What you should do:
Repeat the data exactly. Pictures are not part of the copy.

Exercise inputs:
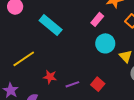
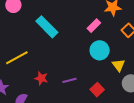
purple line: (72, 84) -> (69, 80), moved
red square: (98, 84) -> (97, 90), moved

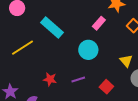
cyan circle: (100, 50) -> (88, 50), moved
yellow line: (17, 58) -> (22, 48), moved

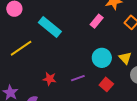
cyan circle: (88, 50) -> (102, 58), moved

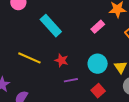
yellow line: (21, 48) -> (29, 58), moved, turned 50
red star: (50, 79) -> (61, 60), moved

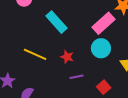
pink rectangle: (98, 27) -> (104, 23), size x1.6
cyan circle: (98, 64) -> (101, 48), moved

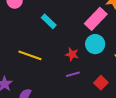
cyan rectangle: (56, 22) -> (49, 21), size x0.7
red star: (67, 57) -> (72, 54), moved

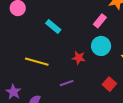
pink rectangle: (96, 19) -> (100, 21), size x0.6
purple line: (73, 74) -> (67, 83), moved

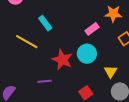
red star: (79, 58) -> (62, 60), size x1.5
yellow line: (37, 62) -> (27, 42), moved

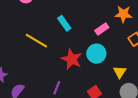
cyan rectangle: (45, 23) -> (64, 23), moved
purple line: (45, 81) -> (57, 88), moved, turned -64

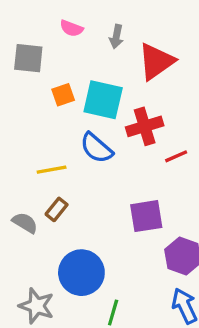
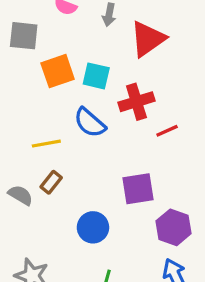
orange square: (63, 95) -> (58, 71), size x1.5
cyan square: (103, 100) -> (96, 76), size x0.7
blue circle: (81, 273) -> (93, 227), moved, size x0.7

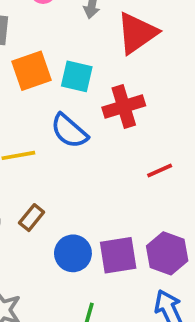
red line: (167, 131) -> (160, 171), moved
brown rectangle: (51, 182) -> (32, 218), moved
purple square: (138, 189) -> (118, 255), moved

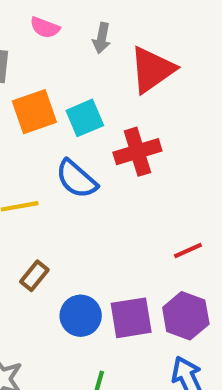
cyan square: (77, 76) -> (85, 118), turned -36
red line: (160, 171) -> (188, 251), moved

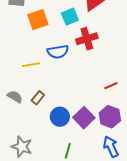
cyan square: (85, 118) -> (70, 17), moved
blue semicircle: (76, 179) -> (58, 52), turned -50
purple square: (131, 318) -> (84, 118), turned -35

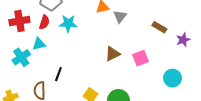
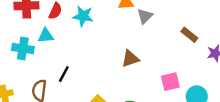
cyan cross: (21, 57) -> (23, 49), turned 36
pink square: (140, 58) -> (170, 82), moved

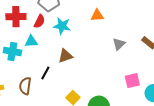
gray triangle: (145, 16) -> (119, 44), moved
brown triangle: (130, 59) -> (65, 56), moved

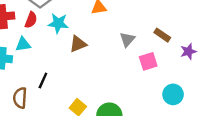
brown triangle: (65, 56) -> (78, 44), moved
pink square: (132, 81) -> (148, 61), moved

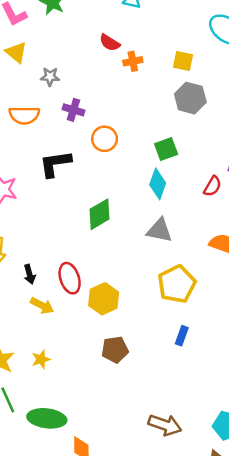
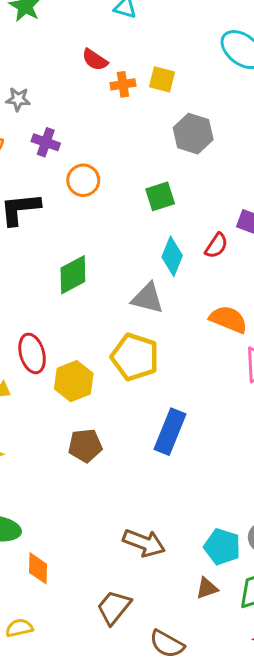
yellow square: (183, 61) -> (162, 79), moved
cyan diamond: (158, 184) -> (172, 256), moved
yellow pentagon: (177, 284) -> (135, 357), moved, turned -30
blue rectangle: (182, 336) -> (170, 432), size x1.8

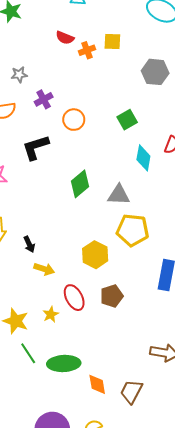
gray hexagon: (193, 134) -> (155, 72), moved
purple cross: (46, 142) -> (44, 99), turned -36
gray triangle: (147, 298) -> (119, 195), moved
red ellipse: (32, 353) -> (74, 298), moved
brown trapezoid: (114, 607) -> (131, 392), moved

Exercise result:
purple line: (72, 84) -> (69, 80), moved
red square: (98, 84) -> (97, 90), moved

cyan circle: (100, 50) -> (88, 50), moved
yellow line: (17, 58) -> (22, 48), moved

cyan circle: (88, 50) -> (102, 58), moved

yellow line: (21, 48) -> (29, 58), moved, turned 50
red star: (50, 79) -> (61, 60), moved

pink rectangle: (98, 27) -> (104, 23), size x1.6
cyan circle: (98, 64) -> (101, 48), moved

cyan rectangle: (56, 22) -> (49, 21), size x0.7
red star: (67, 57) -> (72, 54), moved

pink rectangle: (96, 19) -> (100, 21), size x0.6
purple line: (73, 74) -> (67, 83), moved

red star: (79, 58) -> (62, 60), size x1.5
yellow line: (37, 62) -> (27, 42), moved

cyan rectangle: (45, 23) -> (64, 23), moved
purple line: (45, 81) -> (57, 88), moved, turned -64

orange square: (63, 95) -> (58, 71), size x1.5
cyan square: (103, 100) -> (96, 76), size x0.7
blue circle: (81, 273) -> (93, 227), moved, size x0.7

red line: (167, 131) -> (160, 171), moved
brown rectangle: (51, 182) -> (32, 218), moved
purple square: (138, 189) -> (118, 255), moved

cyan square: (77, 76) -> (85, 118), turned -36
red line: (160, 171) -> (188, 251), moved

cyan square: (85, 118) -> (70, 17), moved
blue semicircle: (76, 179) -> (58, 52), turned -50
purple square: (131, 318) -> (84, 118), turned -35

cyan cross: (21, 57) -> (23, 49), turned 36
pink square: (140, 58) -> (170, 82), moved

gray triangle: (145, 16) -> (119, 44), moved
brown triangle: (130, 59) -> (65, 56), moved

brown triangle: (65, 56) -> (78, 44), moved
pink square: (132, 81) -> (148, 61), moved

yellow square: (183, 61) -> (162, 79), moved
cyan diamond: (158, 184) -> (172, 256), moved
yellow pentagon: (177, 284) -> (135, 357), moved, turned -30
blue rectangle: (182, 336) -> (170, 432), size x1.8

gray hexagon: (193, 134) -> (155, 72), moved
purple cross: (46, 142) -> (44, 99), turned -36
gray triangle: (147, 298) -> (119, 195), moved
red ellipse: (32, 353) -> (74, 298), moved
brown trapezoid: (114, 607) -> (131, 392), moved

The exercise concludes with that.